(Data for the task)

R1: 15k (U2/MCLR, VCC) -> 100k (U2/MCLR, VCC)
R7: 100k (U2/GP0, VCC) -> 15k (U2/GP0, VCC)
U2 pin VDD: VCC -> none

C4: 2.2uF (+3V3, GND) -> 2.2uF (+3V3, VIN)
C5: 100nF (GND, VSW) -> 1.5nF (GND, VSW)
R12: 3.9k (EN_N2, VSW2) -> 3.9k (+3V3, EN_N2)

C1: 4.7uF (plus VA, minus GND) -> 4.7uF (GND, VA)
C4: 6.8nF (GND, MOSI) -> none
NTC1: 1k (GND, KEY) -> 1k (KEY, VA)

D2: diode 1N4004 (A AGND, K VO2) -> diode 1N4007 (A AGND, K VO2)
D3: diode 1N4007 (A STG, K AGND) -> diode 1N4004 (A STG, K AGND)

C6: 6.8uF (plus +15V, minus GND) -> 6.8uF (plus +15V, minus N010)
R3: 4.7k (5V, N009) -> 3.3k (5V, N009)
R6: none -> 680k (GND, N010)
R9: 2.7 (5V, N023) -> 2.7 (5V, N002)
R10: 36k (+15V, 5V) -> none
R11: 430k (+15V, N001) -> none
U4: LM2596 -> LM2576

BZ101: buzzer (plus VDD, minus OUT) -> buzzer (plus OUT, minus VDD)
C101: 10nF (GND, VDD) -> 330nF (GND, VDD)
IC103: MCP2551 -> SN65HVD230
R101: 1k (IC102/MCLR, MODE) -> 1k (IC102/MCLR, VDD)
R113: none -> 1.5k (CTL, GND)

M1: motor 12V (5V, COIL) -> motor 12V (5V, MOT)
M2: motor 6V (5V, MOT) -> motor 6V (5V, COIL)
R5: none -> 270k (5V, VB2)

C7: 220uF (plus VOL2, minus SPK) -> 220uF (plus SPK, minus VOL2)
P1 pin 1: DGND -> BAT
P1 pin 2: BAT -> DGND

(End Data for the task)

Only the lines from the one containing "C101: 10nF (GND, VDD) -> 330nF (GND, VDD)" through the last line of the records above are to be reproduced, exactly and with both ends included.

Finished exercise:
C101: 10nF (GND, VDD) -> 330nF (GND, VDD)
IC103: MCP2551 -> SN65HVD230
R101: 1k (IC102/MCLR, MODE) -> 1k (IC102/MCLR, VDD)
R113: none -> 1.5k (CTL, GND)

M1: motor 12V (5V, COIL) -> motor 12V (5V, MOT)
M2: motor 6V (5V, MOT) -> motor 6V (5V, COIL)
R5: none -> 270k (5V, VB2)

C7: 220uF (plus VOL2, minus SPK) -> 220uF (plus SPK, minus VOL2)
P1 pin 1: DGND -> BAT
P1 pin 2: BAT -> DGND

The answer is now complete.